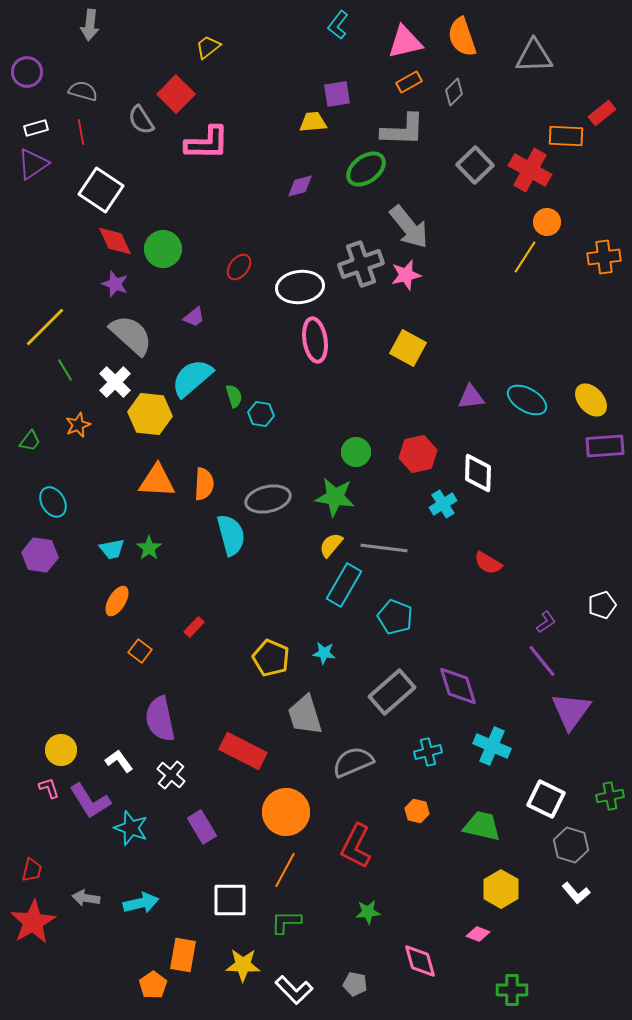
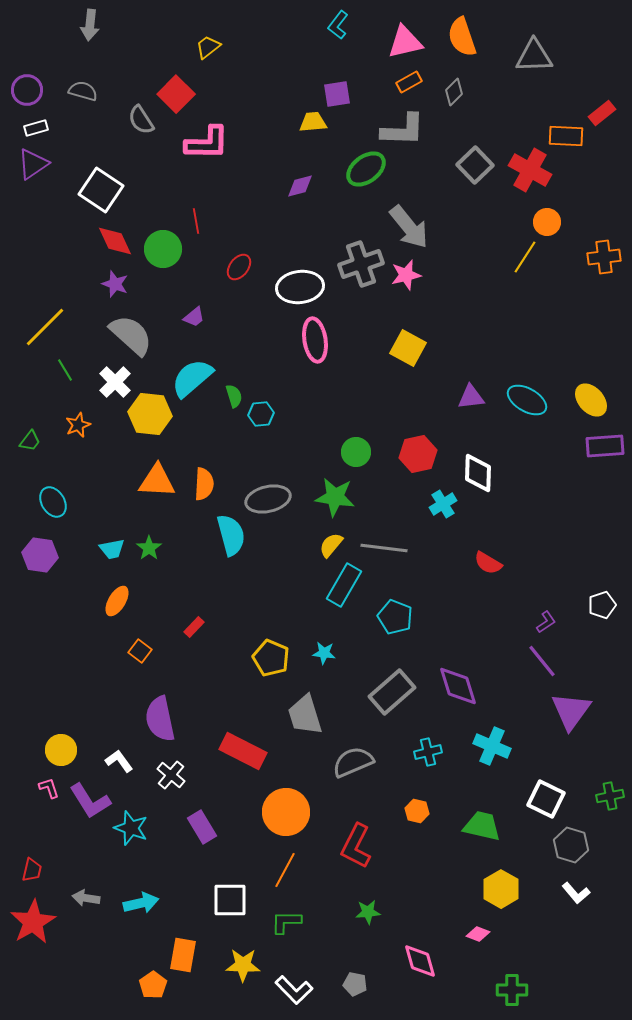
purple circle at (27, 72): moved 18 px down
red line at (81, 132): moved 115 px right, 89 px down
cyan hexagon at (261, 414): rotated 15 degrees counterclockwise
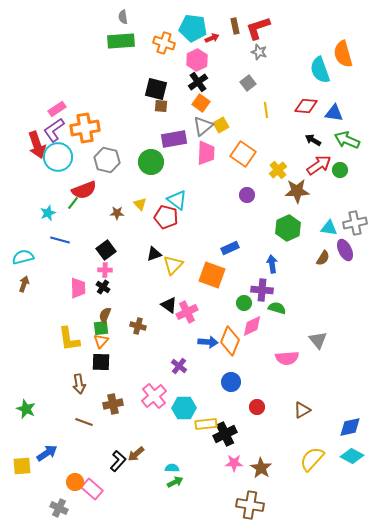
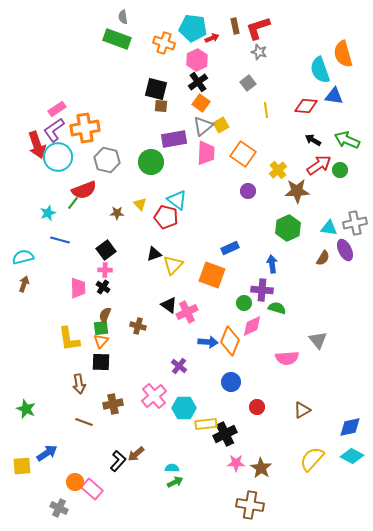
green rectangle at (121, 41): moved 4 px left, 2 px up; rotated 24 degrees clockwise
blue triangle at (334, 113): moved 17 px up
purple circle at (247, 195): moved 1 px right, 4 px up
pink star at (234, 463): moved 2 px right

────────────────────────────────────────

Problem description: Return each line of the items above verbatim, leaving out the pictures.

Output:
purple circle at (27, 72): moved 18 px down
red line at (81, 132): moved 115 px right, 89 px down
cyan hexagon at (261, 414): rotated 15 degrees counterclockwise
green rectangle at (121, 41): moved 4 px left, 2 px up; rotated 24 degrees clockwise
blue triangle at (334, 113): moved 17 px up
purple circle at (247, 195): moved 1 px right, 4 px up
pink star at (234, 463): moved 2 px right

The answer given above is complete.